### ABOUT THIS EXERCISE
Only the lines from the one containing "R10: 100k (U1/DIS, U1/THR)" through the one containing "R6: none -> 220 (IND, VCC)" should be printed, exactly as they appear below, with both ends included.

LISTED RECORDS Block Start

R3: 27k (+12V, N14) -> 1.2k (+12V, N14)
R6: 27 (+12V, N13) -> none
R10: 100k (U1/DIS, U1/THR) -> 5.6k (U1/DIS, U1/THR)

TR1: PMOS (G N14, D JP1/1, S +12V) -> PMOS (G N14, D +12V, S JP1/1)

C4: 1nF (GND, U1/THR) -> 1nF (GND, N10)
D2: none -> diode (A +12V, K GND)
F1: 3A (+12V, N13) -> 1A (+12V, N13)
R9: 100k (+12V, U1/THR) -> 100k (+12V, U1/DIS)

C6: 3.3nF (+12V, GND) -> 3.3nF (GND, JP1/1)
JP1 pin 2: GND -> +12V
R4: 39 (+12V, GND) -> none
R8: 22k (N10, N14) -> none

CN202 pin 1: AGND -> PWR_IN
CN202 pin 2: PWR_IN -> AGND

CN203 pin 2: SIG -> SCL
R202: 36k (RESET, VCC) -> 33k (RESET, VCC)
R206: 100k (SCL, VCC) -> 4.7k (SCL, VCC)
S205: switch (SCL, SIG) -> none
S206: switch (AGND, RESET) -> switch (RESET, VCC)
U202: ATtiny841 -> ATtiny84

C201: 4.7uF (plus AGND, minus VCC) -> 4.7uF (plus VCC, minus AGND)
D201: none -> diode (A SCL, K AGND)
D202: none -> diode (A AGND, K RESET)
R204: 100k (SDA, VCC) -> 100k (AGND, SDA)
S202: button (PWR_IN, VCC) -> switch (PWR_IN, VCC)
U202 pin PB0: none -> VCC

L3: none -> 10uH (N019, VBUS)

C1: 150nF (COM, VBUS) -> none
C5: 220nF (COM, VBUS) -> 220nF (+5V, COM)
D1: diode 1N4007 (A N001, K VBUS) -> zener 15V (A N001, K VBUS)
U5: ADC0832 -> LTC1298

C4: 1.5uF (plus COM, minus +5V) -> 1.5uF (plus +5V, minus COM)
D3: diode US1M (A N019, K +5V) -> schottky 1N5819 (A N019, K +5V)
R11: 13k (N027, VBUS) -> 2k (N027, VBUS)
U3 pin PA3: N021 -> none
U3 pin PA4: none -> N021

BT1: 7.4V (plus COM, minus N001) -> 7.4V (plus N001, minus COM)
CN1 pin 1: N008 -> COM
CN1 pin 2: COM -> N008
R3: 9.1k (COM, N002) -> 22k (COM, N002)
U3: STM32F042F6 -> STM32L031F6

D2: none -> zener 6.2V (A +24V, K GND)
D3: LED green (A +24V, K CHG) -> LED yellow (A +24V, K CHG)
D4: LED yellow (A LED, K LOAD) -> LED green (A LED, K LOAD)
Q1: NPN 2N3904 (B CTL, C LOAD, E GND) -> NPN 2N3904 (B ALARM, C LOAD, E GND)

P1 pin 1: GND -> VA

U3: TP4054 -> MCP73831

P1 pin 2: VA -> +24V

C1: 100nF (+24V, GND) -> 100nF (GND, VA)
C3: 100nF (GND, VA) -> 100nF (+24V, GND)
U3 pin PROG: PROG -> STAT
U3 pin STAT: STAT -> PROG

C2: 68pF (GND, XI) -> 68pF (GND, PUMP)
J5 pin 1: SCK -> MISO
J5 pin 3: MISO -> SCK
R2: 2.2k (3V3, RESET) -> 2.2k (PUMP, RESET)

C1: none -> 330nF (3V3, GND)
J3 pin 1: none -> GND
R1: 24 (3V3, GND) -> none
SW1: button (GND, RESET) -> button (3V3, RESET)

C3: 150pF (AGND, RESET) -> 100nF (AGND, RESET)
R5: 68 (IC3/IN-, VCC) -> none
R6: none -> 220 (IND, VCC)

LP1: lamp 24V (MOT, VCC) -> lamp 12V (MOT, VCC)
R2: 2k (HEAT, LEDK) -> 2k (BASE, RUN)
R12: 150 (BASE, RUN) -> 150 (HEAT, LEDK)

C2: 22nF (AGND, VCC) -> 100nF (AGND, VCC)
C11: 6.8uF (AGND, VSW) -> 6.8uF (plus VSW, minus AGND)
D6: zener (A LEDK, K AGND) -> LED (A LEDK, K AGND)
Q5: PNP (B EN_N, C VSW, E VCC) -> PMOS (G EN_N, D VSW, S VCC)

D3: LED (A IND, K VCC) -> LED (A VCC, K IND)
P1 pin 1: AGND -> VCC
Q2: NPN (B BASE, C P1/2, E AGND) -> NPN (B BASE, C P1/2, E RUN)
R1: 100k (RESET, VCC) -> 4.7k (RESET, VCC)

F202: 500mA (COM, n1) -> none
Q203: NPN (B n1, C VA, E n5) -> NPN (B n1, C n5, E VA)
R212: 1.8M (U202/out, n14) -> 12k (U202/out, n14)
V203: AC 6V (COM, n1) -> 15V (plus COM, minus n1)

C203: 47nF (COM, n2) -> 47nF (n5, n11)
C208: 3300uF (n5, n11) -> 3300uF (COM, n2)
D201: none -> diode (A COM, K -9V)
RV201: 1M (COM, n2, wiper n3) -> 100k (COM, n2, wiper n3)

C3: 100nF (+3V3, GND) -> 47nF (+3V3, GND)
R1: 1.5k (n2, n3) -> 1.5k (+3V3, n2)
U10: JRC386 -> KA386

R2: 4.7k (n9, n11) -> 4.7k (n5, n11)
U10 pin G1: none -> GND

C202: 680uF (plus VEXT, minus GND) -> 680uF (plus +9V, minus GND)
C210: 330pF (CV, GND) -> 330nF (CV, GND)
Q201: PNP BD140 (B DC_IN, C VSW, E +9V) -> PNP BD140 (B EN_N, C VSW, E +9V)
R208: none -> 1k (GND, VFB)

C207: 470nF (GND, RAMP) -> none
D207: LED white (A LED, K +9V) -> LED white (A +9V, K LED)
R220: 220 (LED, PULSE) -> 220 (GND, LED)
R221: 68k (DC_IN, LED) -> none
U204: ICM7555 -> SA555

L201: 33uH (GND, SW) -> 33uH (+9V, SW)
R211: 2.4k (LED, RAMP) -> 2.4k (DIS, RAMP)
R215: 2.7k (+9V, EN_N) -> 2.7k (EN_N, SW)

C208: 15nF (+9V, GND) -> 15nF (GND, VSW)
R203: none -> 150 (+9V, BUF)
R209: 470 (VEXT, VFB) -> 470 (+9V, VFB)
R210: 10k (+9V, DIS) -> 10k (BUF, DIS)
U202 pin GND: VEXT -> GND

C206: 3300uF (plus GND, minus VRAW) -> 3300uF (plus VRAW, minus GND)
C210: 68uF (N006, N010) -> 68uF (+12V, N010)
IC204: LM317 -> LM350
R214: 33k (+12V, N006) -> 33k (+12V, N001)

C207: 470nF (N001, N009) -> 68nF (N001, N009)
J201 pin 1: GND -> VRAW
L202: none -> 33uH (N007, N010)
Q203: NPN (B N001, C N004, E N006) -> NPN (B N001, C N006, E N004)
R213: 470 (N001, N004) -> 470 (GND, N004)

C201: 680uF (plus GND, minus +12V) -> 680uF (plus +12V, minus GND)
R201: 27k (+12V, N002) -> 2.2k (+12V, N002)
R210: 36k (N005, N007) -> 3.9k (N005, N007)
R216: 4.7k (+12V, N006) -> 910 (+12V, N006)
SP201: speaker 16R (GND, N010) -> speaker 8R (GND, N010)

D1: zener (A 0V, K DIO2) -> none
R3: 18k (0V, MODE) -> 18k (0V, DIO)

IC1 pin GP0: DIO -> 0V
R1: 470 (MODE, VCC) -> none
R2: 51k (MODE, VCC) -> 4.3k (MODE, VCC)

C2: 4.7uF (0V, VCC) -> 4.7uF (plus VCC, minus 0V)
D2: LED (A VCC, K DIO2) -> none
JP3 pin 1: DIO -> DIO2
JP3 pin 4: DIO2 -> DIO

LISTED RECORDS Block End

### ANSWER TO THIS EXERCISE
R10: 100k (U1/DIS, U1/THR) -> 5.6k (U1/DIS, U1/THR)

TR1: PMOS (G N14, D JP1/1, S +12V) -> PMOS (G N14, D +12V, S JP1/1)

C4: 1nF (GND, U1/THR) -> 1nF (GND, N10)
D2: none -> diode (A +12V, K GND)
F1: 3A (+12V, N13) -> 1A (+12V, N13)
R9: 100k (+12V, U1/THR) -> 100k (+12V, U1/DIS)

C6: 3.3nF (+12V, GND) -> 3.3nF (GND, JP1/1)
JP1 pin 2: GND -> +12V
R4: 39 (+12V, GND) -> none
R8: 22k (N10, N14) -> none

CN202 pin 1: AGND -> PWR_IN
CN202 pin 2: PWR_IN -> AGND

CN203 pin 2: SIG -> SCL
R202: 36k (RESET, VCC) -> 33k (RESET, VCC)
R206: 100k (SCL, VCC) -> 4.7k (SCL, VCC)
S205: switch (SCL, SIG) -> none
S206: switch (AGND, RESET) -> switch (RESET, VCC)
U202: ATtiny841 -> ATtiny84

C201: 4.7uF (plus AGND, minus VCC) -> 4.7uF (plus VCC, minus AGND)
D201: none -> diode (A SCL, K AGND)
D202: none -> diode (A AGND, K RESET)
R204: 100k (SDA, VCC) -> 100k (AGND, SDA)
S202: button (PWR_IN, VCC) -> switch (PWR_IN, VCC)
U202 pin PB0: none -> VCC

L3: none -> 10uH (N019, VBUS)

C1: 150nF (COM, VBUS) -> none
C5: 220nF (COM, VBUS) -> 220nF (+5V, COM)
D1: diode 1N4007 (A N001, K VBUS) -> zener 15V (A N001, K VBUS)
U5: ADC0832 -> LTC1298

C4: 1.5uF (plus COM, minus +5V) -> 1.5uF (plus +5V, minus COM)
D3: diode US1M (A N019, K +5V) -> schottky 1N5819 (A N019, K +5V)
R11: 13k (N027, VBUS) -> 2k (N027, VBUS)
U3 pin PA3: N021 -> none
U3 pin PA4: none -> N021

BT1: 7.4V (plus COM, minus N001) -> 7.4V (plus N001, minus COM)
CN1 pin 1: N008 -> COM
CN1 pin 2: COM -> N008
R3: 9.1k (COM, N002) -> 22k (COM, N002)
U3: STM32F042F6 -> STM32L031F6

D2: none -> zener 6.2V (A +24V, K GND)
D3: LED green (A +24V, K CHG) -> LED yellow (A +24V, K CHG)
D4: LED yellow (A LED, K LOAD) -> LED green (A LED, K LOAD)
Q1: NPN 2N3904 (B CTL, C LOAD, E GND) -> NPN 2N3904 (B ALARM, C LOAD, E GND)

P1 pin 1: GND -> VA

U3: TP4054 -> MCP73831

P1 pin 2: VA -> +24V

C1: 100nF (+24V, GND) -> 100nF (GND, VA)
C3: 100nF (GND, VA) -> 100nF (+24V, GND)
U3 pin PROG: PROG -> STAT
U3 pin STAT: STAT -> PROG

C2: 68pF (GND, XI) -> 68pF (GND, PUMP)
J5 pin 1: SCK -> MISO
J5 pin 3: MISO -> SCK
R2: 2.2k (3V3, RESET) -> 2.2k (PUMP, RESET)

C1: none -> 330nF (3V3, GND)
J3 pin 1: none -> GND
R1: 24 (3V3, GND) -> none
SW1: button (GND, RESET) -> button (3V3, RESET)

C3: 150pF (AGND, RESET) -> 100nF (AGND, RESET)
R5: 68 (IC3/IN-, VCC) -> none
R6: none -> 220 (IND, VCC)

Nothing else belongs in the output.